| Records |
>>>

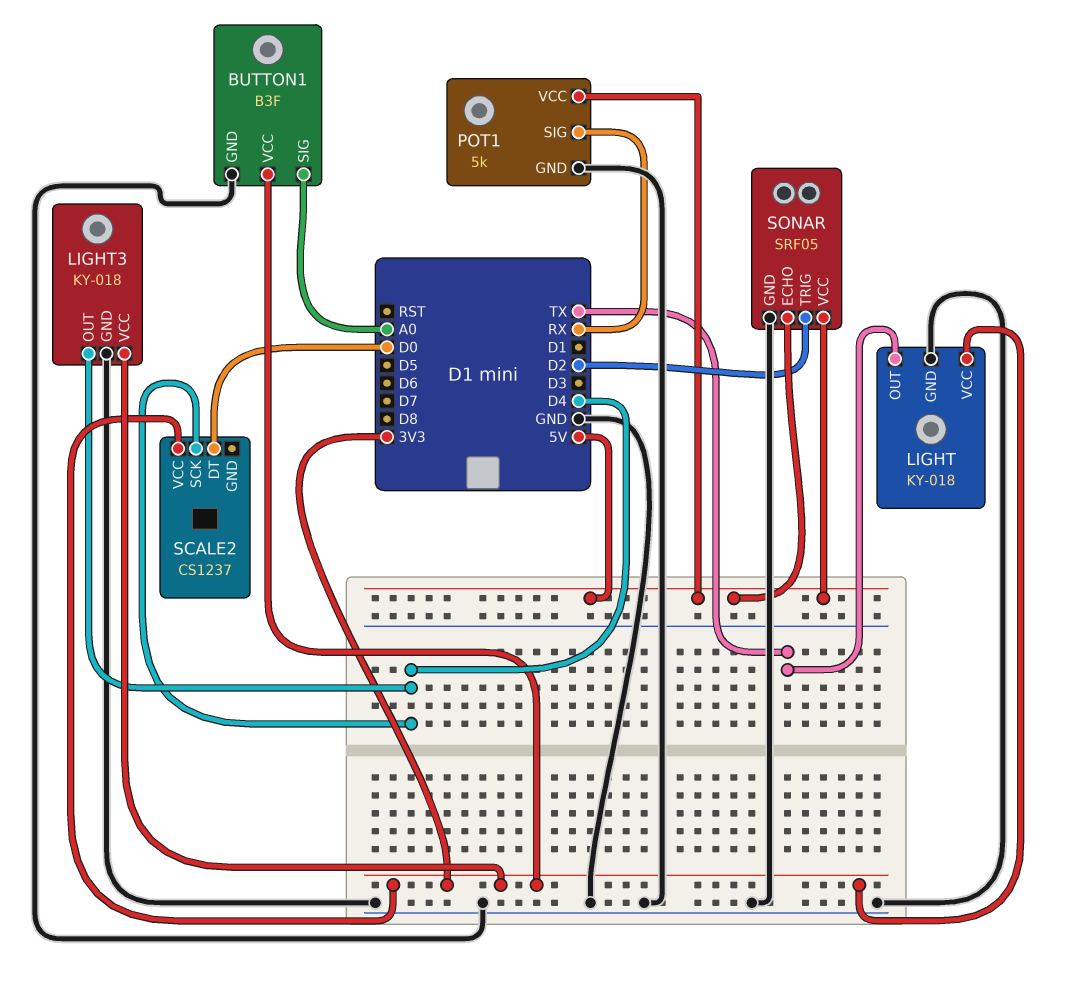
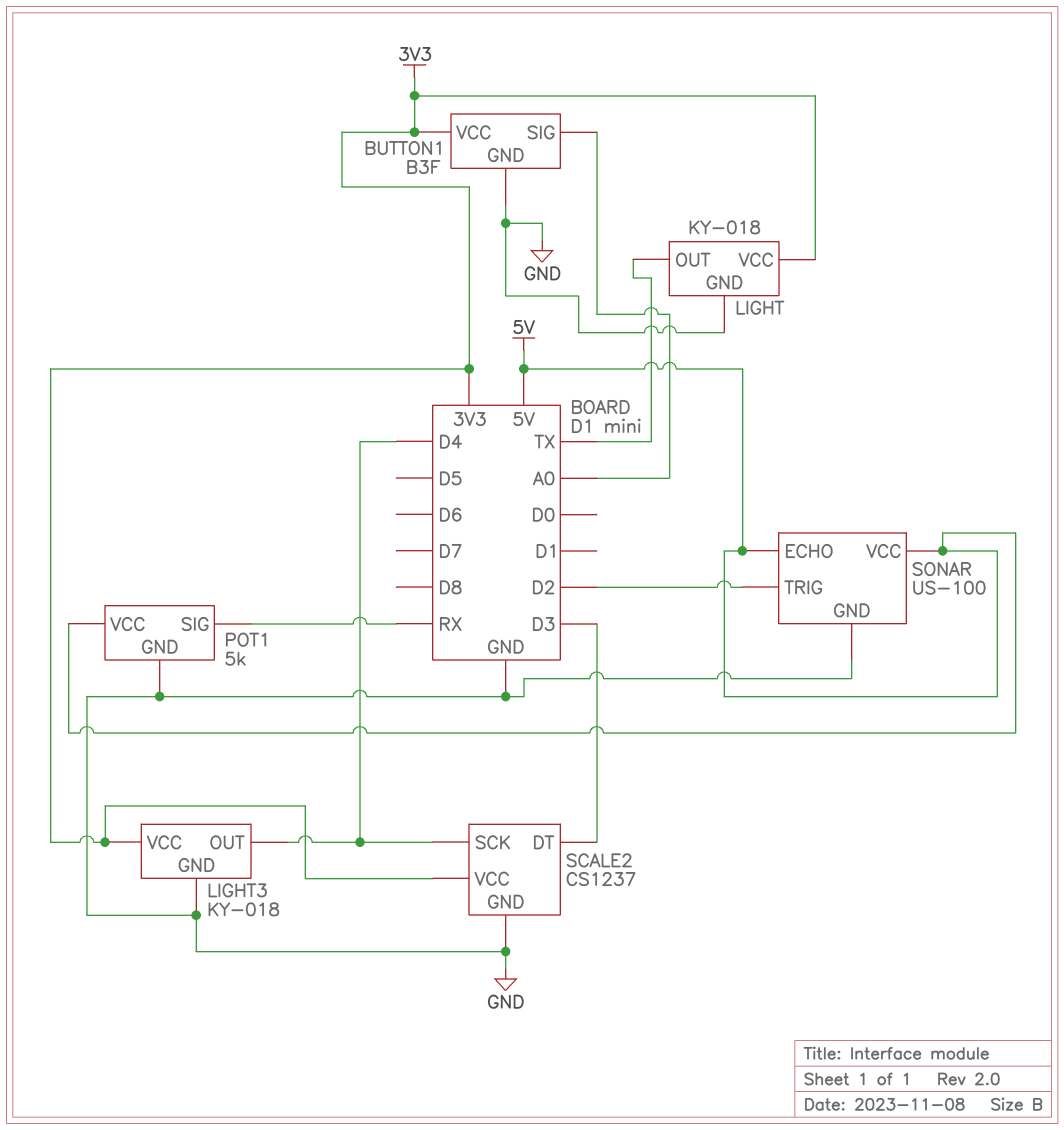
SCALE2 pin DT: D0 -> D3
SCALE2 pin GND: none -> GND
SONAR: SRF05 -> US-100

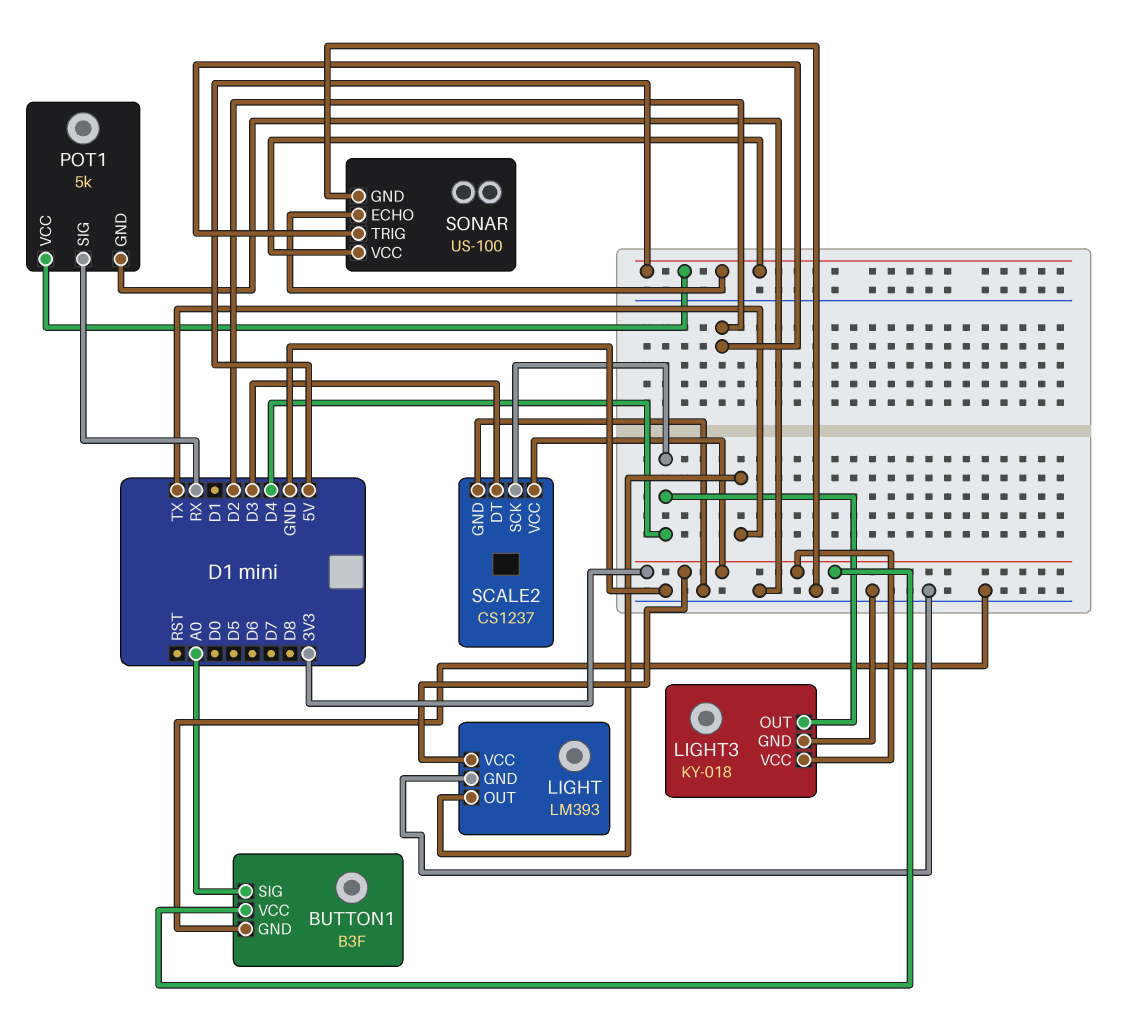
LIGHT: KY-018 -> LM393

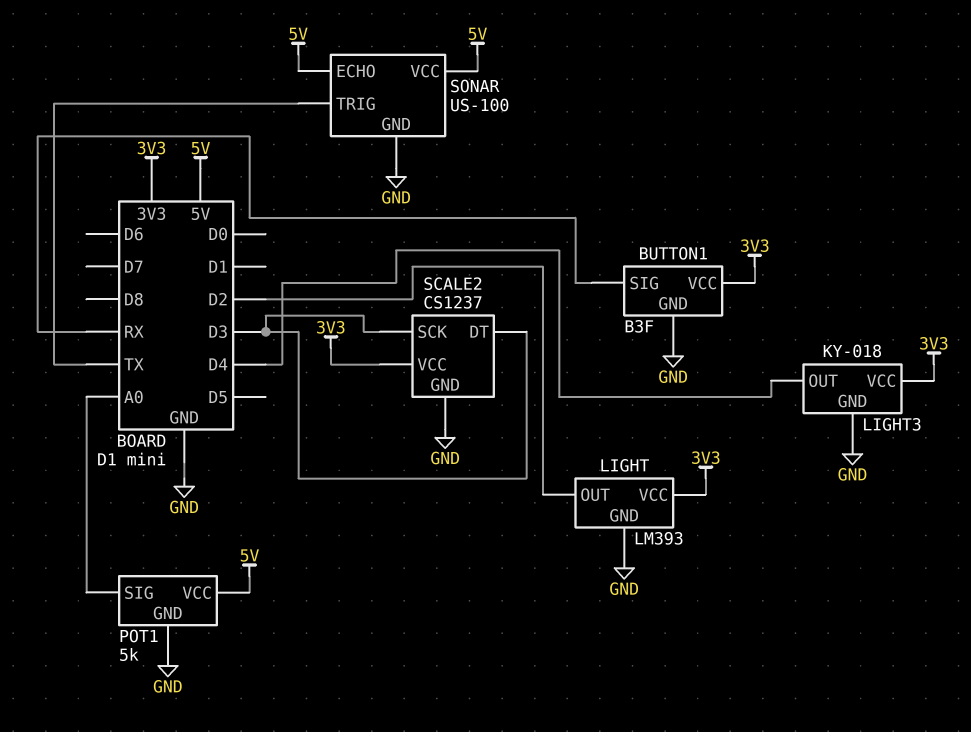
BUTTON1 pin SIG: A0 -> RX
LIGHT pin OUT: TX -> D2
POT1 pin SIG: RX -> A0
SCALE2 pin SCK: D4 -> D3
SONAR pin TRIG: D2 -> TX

<<<
>>>

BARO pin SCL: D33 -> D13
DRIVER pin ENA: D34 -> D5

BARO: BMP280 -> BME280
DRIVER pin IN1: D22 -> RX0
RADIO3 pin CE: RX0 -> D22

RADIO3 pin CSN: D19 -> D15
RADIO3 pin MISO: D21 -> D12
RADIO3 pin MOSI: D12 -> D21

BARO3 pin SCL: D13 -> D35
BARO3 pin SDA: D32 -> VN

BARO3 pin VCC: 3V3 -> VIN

<<<
>>>

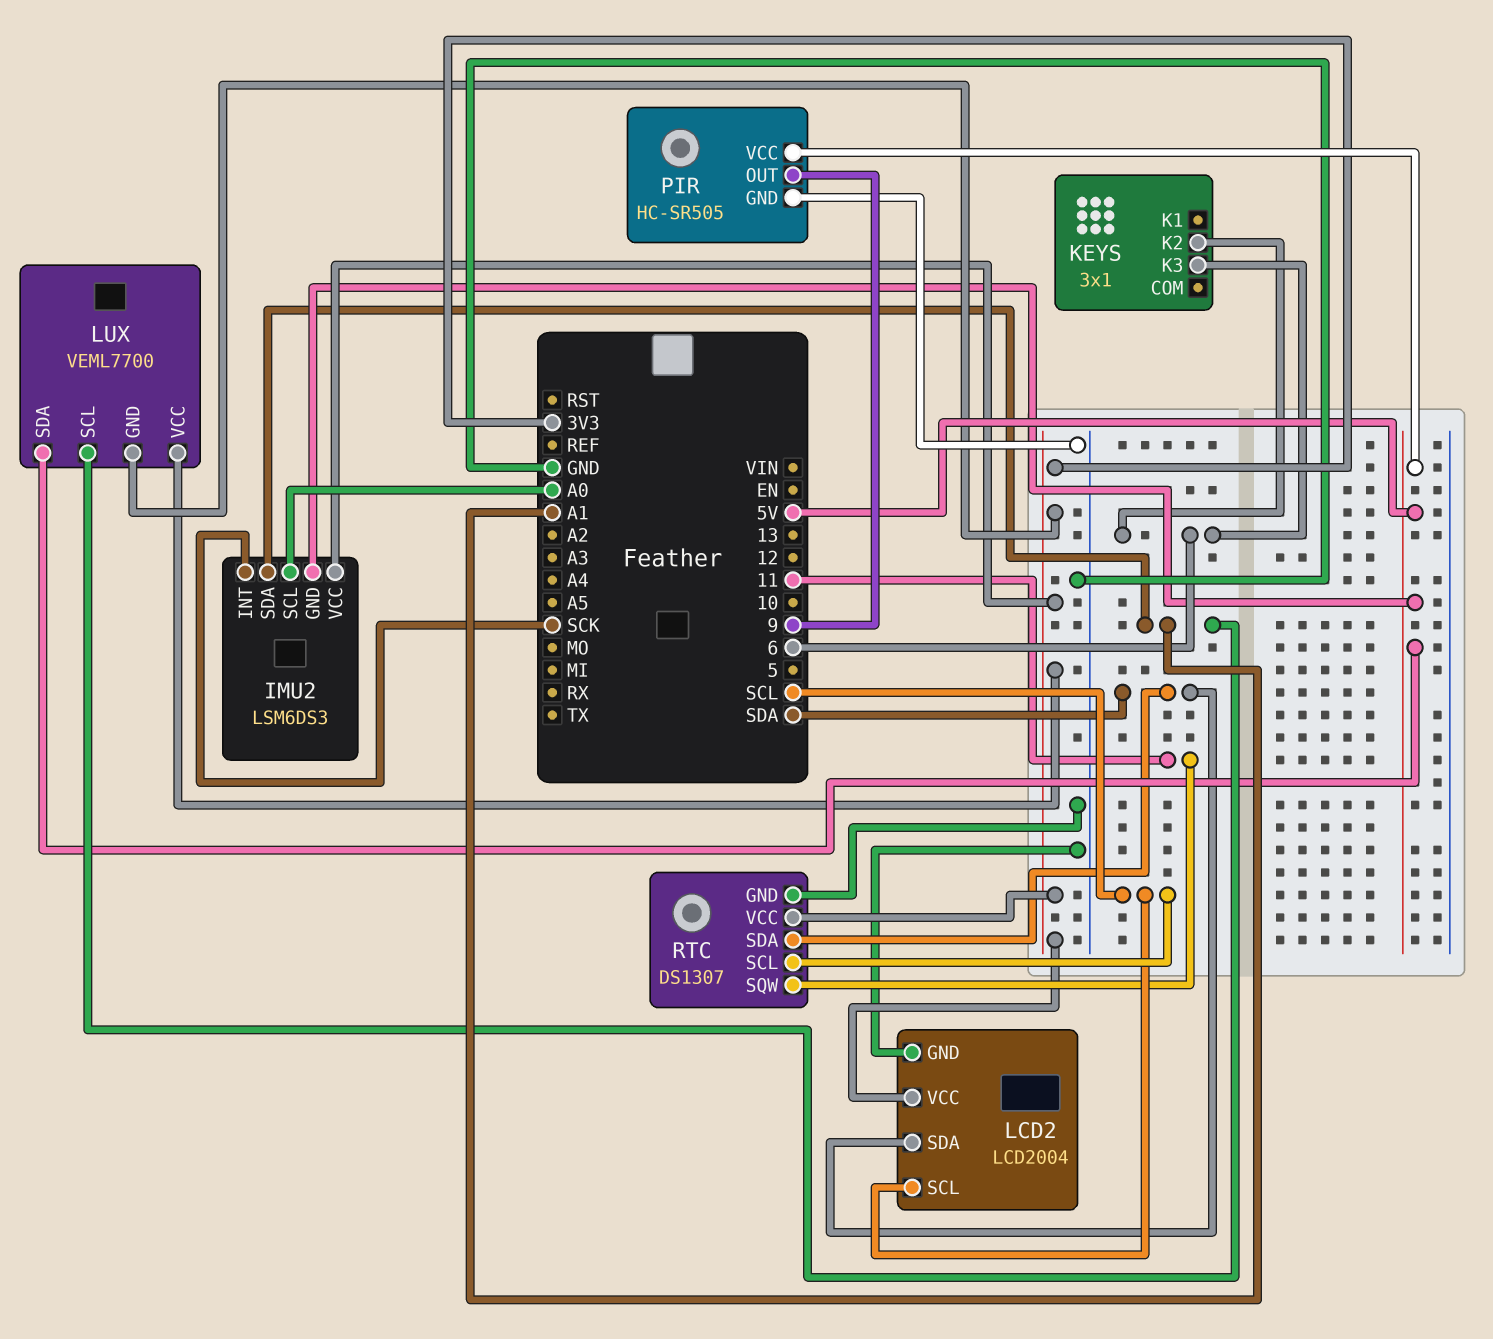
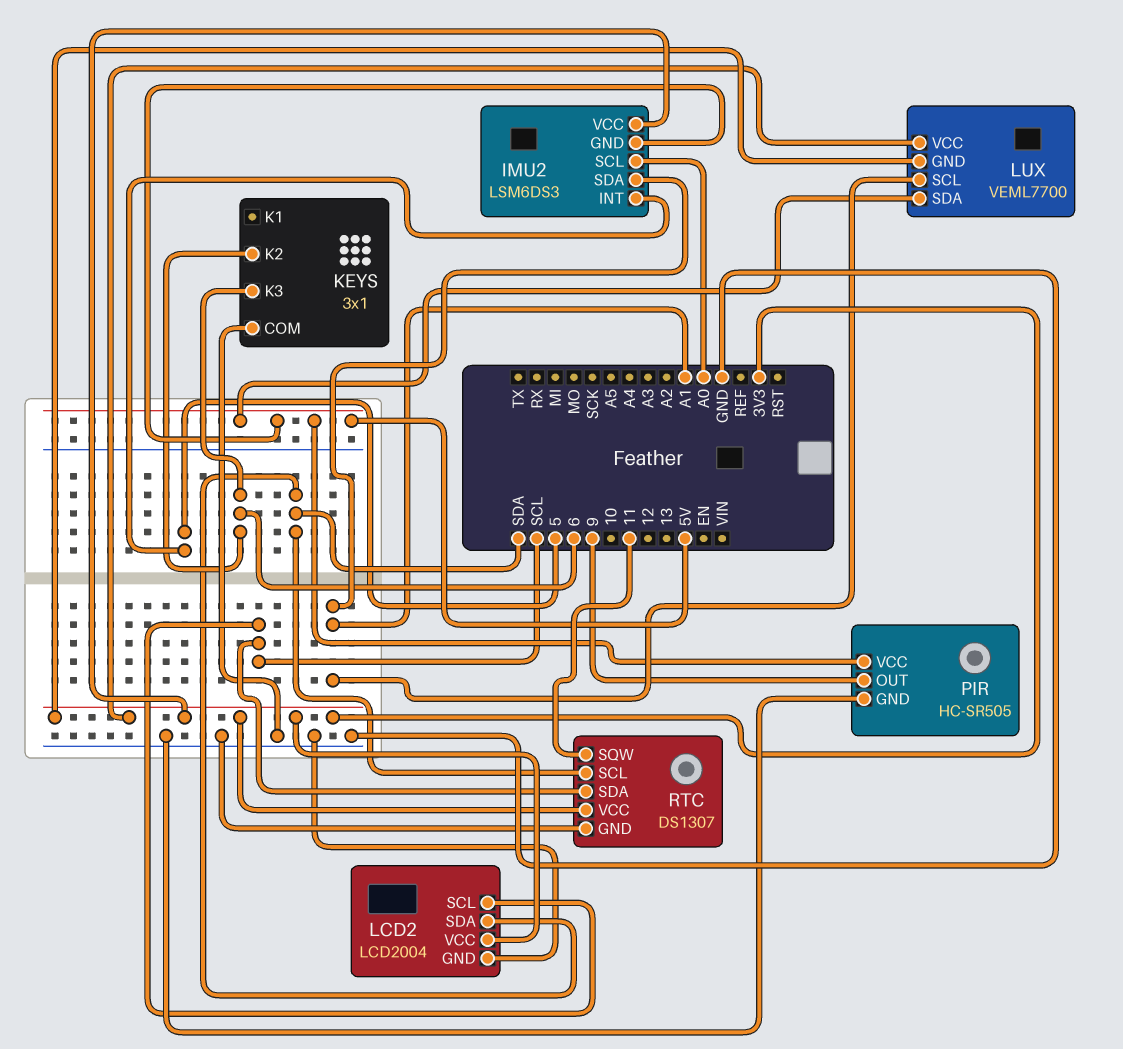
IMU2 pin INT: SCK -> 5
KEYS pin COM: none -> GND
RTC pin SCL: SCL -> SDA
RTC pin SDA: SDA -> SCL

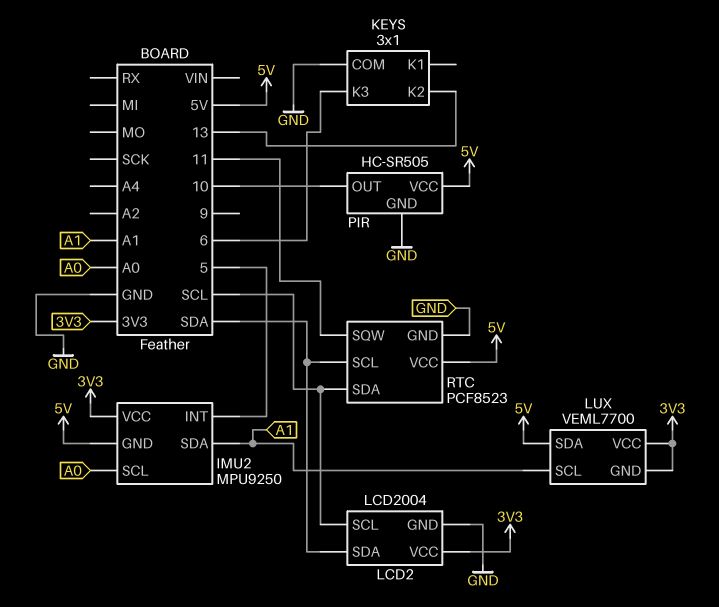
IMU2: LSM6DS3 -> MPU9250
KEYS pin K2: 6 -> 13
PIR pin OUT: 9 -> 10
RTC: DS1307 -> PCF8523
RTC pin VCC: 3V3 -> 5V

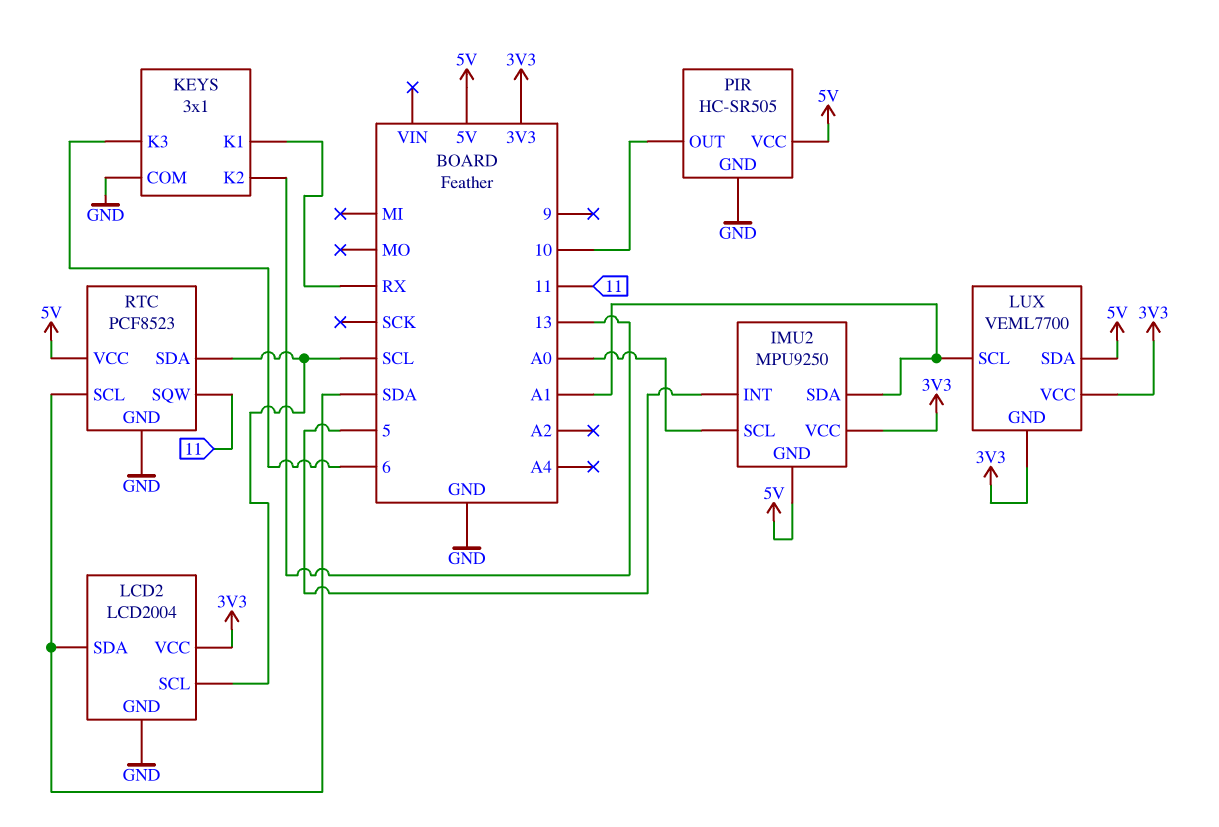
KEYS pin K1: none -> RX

<<<

| What the task requires |
Reproduce the lines above beginning at the line that contains "SCALE2 pin DT: D0 -> D3" and ending at the line that contains "SONAR pin TRIG: D2 -> TX". No pictures.

| Written solution |
SCALE2 pin DT: D0 -> D3
SCALE2 pin GND: none -> GND
SONAR: SRF05 -> US-100

LIGHT: KY-018 -> LM393

BUTTON1 pin SIG: A0 -> RX
LIGHT pin OUT: TX -> D2
POT1 pin SIG: RX -> A0
SCALE2 pin SCK: D4 -> D3
SONAR pin TRIG: D2 -> TX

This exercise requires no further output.